◆ Your goal
Produce the full set of records below once more, exactly as they stand.

◆ The data
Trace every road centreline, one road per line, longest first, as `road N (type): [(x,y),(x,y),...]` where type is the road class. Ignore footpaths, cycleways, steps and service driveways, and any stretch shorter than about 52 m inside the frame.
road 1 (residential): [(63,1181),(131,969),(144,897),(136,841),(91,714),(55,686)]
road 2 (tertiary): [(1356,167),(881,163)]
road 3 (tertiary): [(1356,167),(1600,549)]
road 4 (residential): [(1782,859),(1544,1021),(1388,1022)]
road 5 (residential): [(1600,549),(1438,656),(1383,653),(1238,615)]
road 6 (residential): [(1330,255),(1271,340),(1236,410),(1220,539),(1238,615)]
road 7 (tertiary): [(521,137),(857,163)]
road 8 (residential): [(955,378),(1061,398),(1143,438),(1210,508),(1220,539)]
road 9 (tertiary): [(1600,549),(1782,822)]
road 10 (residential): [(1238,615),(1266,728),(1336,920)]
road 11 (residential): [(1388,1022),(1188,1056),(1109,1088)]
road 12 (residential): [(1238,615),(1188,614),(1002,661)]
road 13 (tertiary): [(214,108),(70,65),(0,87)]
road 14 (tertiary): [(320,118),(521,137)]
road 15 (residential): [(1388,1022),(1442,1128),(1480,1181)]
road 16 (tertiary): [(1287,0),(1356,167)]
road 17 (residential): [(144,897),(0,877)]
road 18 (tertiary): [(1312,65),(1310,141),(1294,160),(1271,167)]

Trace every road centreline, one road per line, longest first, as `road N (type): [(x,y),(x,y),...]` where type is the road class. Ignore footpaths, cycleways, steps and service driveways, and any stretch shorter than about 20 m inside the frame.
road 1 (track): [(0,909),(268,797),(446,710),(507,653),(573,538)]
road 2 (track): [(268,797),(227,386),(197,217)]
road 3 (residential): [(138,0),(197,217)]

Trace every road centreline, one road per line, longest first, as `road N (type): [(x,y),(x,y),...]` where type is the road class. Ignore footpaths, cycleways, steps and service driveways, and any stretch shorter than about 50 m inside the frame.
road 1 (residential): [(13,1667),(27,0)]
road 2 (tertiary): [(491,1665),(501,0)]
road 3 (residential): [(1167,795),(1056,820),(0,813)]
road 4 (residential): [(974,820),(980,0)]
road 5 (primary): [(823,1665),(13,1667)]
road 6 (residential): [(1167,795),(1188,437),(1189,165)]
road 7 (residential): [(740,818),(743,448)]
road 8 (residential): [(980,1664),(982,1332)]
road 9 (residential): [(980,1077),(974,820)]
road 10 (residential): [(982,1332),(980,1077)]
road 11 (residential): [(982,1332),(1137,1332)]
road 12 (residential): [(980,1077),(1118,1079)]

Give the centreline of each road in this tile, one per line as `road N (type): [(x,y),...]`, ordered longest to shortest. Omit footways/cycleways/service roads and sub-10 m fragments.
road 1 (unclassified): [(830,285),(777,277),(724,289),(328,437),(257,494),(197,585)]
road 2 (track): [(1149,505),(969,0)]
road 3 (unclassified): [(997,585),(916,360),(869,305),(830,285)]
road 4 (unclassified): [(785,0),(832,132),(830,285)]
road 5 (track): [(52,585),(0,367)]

◆ Exercise output
Trace every road centreline, one road per line, longest first, as `road N (type): [(x,y),(x,y),...]` where type is the road class. Ignore footpaths, cycleways, steps and service driveways, and any stretch shorter than about 52 m inside the frame.
road 1 (residential): [(63,1181),(131,969),(144,897),(136,841),(91,714),(55,686)]
road 2 (tertiary): [(1356,167),(881,163)]
road 3 (tertiary): [(1356,167),(1600,549)]
road 4 (residential): [(1782,859),(1544,1021),(1388,1022)]
road 5 (residential): [(1600,549),(1438,656),(1383,653),(1238,615)]
road 6 (residential): [(1330,255),(1271,340),(1236,410),(1220,539),(1238,615)]
road 7 (tertiary): [(521,137),(857,163)]
road 8 (residential): [(955,378),(1061,398),(1143,438),(1210,508),(1220,539)]
road 9 (tertiary): [(1600,549),(1782,822)]
road 10 (residential): [(1238,615),(1266,728),(1336,920)]
road 11 (residential): [(1388,1022),(1188,1056),(1109,1088)]
road 12 (residential): [(1238,615),(1188,614),(1002,661)]
road 13 (tertiary): [(214,108),(70,65),(0,87)]
road 14 (tertiary): [(320,118),(521,137)]
road 15 (residential): [(1388,1022),(1442,1128),(1480,1181)]
road 16 (tertiary): [(1287,0),(1356,167)]
road 17 (residential): [(144,897),(0,877)]
road 18 (tertiary): [(1312,65),(1310,141),(1294,160),(1271,167)]

Trace every road centreline, one road per line, longest first, as `road N (type): [(x,y),(x,y),...]` where type is the road class. Ignore footpaths, cycleways, steps and service driveways, and any stretch shorter than about 20 m inside the frame.
road 1 (track): [(0,909),(268,797),(446,710),(507,653),(573,538)]
road 2 (track): [(268,797),(227,386),(197,217)]
road 3 (residential): [(138,0),(197,217)]

Trace every road centreline, one road per line, longest first, as `road N (type): [(x,y),(x,y),...]` where type is the road class. Ignore footpaths, cycleways, steps and service driveways, and any stretch shorter than about 50 m inside the frame.
road 1 (residential): [(13,1667),(27,0)]
road 2 (tertiary): [(491,1665),(501,0)]
road 3 (residential): [(1167,795),(1056,820),(0,813)]
road 4 (residential): [(974,820),(980,0)]
road 5 (primary): [(823,1665),(13,1667)]
road 6 (residential): [(1167,795),(1188,437),(1189,165)]
road 7 (residential): [(740,818),(743,448)]
road 8 (residential): [(980,1664),(982,1332)]
road 9 (residential): [(980,1077),(974,820)]
road 10 (residential): [(982,1332),(980,1077)]
road 11 (residential): [(982,1332),(1137,1332)]
road 12 (residential): [(980,1077),(1118,1079)]

Give the centreline of each road in this tile, one per line as `road N (type): [(x,y),...]`, ordered longest to shortest. Omit footways/cycleways/service roads and sub-10 m fragments.
road 1 (unclassified): [(830,285),(777,277),(724,289),(328,437),(257,494),(197,585)]
road 2 (track): [(1149,505),(969,0)]
road 3 (unclassified): [(997,585),(916,360),(869,305),(830,285)]
road 4 (unclassified): [(785,0),(832,132),(830,285)]
road 5 (track): [(52,585),(0,367)]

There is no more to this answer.